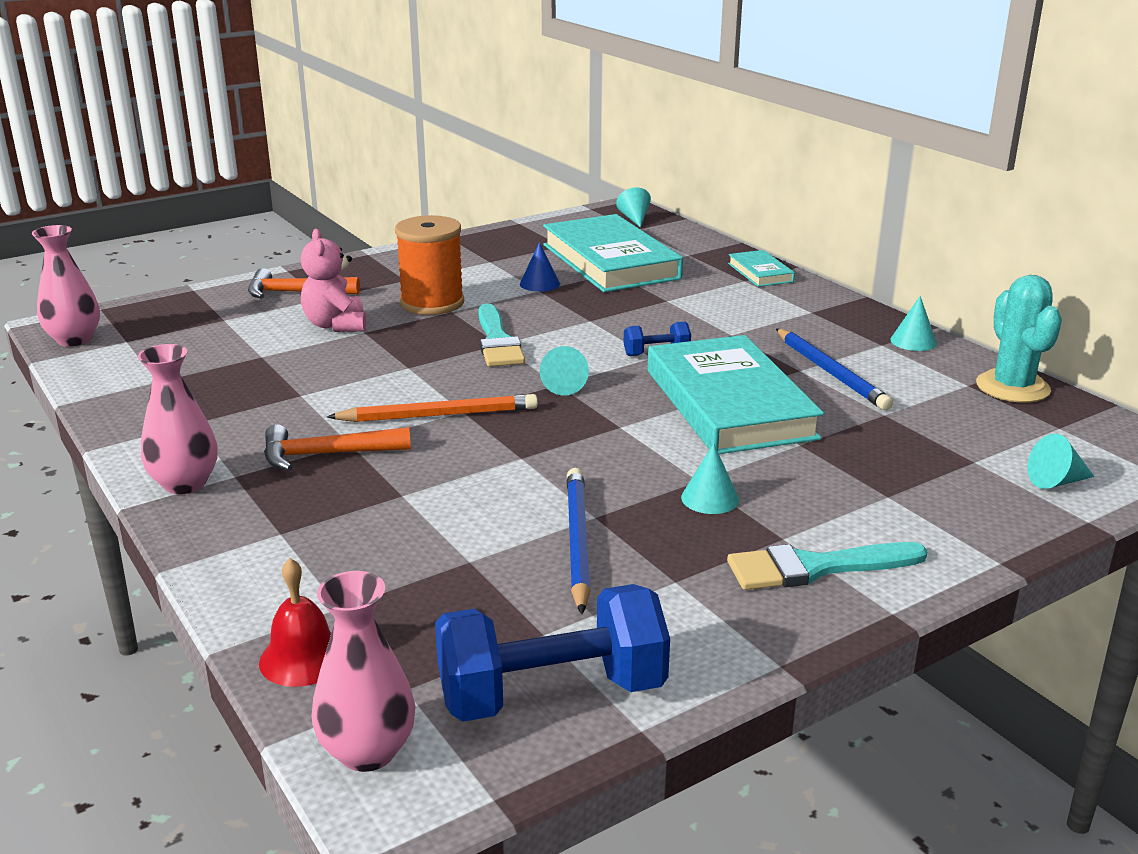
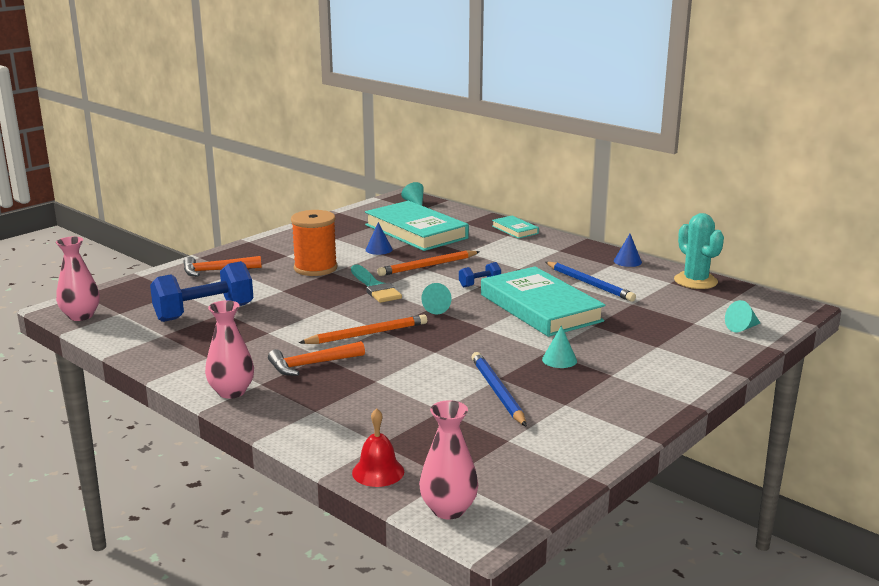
camera: 15 degrees left, 5 degrees down
(336, 325) = (260, 288): pink teddy bear -> none
(552, 694) = (532, 467): blue dumbbell -> blue dumbbell (204, 313)
(595, 316) = (428, 266): none -> orange pencil
(815, 568) = (637, 387): turquoise brush -> none
(913, 341) = (627, 261): turquoise cone -> blue cone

+===+

▶ DESCRIPTION OF THE TASK: Images are to be omitted; everything else in the records is to be transcribed exactly.

▶ YOUR RESPONSE:
camera: 15 degrees left, 5 degrees down
(336, 325) = (260, 288): pink teddy bear -> none
(552, 694) = (532, 467): blue dumbbell -> blue dumbbell (204, 313)
(595, 316) = (428, 266): none -> orange pencil
(815, 568) = (637, 387): turquoise brush -> none
(913, 341) = (627, 261): turquoise cone -> blue cone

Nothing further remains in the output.